---- DATA PROVIDED
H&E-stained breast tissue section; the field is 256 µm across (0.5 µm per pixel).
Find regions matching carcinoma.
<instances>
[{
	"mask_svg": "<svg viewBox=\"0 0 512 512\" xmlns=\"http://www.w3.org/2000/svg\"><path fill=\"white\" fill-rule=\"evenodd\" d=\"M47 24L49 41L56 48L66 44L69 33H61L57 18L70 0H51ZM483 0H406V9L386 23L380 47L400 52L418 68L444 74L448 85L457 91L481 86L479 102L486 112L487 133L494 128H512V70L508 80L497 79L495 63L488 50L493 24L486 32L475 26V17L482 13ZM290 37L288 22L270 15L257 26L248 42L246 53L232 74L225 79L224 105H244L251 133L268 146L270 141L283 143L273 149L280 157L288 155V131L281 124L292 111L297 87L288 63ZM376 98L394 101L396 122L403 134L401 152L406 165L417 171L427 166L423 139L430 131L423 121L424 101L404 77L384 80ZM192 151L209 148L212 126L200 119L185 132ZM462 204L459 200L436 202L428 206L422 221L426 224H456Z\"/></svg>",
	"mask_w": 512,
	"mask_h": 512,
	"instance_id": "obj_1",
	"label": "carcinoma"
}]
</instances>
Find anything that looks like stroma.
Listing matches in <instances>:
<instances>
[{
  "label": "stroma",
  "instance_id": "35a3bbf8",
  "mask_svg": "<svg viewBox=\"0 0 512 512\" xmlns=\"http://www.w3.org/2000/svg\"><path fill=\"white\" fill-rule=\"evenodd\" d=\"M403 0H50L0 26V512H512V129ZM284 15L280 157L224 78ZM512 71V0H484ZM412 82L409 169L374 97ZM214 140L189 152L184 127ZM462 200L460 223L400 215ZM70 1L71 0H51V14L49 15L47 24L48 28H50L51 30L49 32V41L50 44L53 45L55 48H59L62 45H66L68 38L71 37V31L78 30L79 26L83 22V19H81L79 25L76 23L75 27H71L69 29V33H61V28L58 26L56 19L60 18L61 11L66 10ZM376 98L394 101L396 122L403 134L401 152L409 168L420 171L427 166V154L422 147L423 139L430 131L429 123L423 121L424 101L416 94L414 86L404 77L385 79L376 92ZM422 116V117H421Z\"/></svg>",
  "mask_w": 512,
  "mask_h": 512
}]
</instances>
--------
▶ **WHAT YOU HAVE TO DO**
Transcribe every entry word for word.

▶ **TASK RESULT**
H&E-stained breast tissue section; the field is 256 µm across (0.5 µm per pixel).
Find regions matching carcinoma.
<instances>
[{
	"mask_svg": "<svg viewBox=\"0 0 512 512\" xmlns=\"http://www.w3.org/2000/svg\"><path fill=\"white\" fill-rule=\"evenodd\" d=\"M47 24L49 41L56 48L66 44L69 33H61L57 18L70 0H51ZM483 0H406V9L386 23L380 47L400 52L418 68L444 74L448 85L457 91L481 86L479 102L486 112L487 133L494 128H512V70L508 80L497 79L495 63L488 50L493 24L486 32L475 26V17L482 13ZM290 37L288 22L270 15L257 26L248 42L246 53L232 74L225 79L224 105H244L251 133L268 146L270 141L283 143L273 149L280 157L288 155V131L281 124L292 111L297 87L288 63ZM376 98L394 101L396 122L403 134L401 152L406 165L417 171L427 166L423 139L430 131L423 121L424 101L404 77L384 80ZM192 151L209 148L212 126L200 119L185 132ZM462 204L459 200L436 202L428 206L422 221L426 224H456Z\"/></svg>",
	"mask_w": 512,
	"mask_h": 512,
	"instance_id": "obj_1",
	"label": "carcinoma"
}]
</instances>
Find anything that looks like stroma.
Listing matches in <instances>:
<instances>
[{
  "label": "stroma",
  "instance_id": "35a3bbf8",
  "mask_svg": "<svg viewBox=\"0 0 512 512\" xmlns=\"http://www.w3.org/2000/svg\"><path fill=\"white\" fill-rule=\"evenodd\" d=\"M403 0H50L0 26V512H512V129ZM284 15L280 157L224 78ZM512 71V0H484ZM412 82L409 169L374 97ZM214 140L189 152L184 127ZM462 200L460 223L400 215ZM70 1L71 0H51V14L49 15L47 24L48 28H50L51 30L49 32V41L50 44L53 45L55 48H59L62 45H66L68 38L71 37V31L78 30L79 26L83 22V19H81L79 25L76 23L75 27H71L69 29V33H61V28L58 26L56 19L60 18L61 11L66 10ZM376 98L394 101L396 122L403 134L401 152L409 168L420 171L427 166V154L422 147L423 139L430 131L429 123L423 121L424 101L416 94L414 86L404 77L385 79L376 92ZM422 116V117H421Z\"/></svg>",
  "mask_w": 512,
  "mask_h": 512
}]
</instances>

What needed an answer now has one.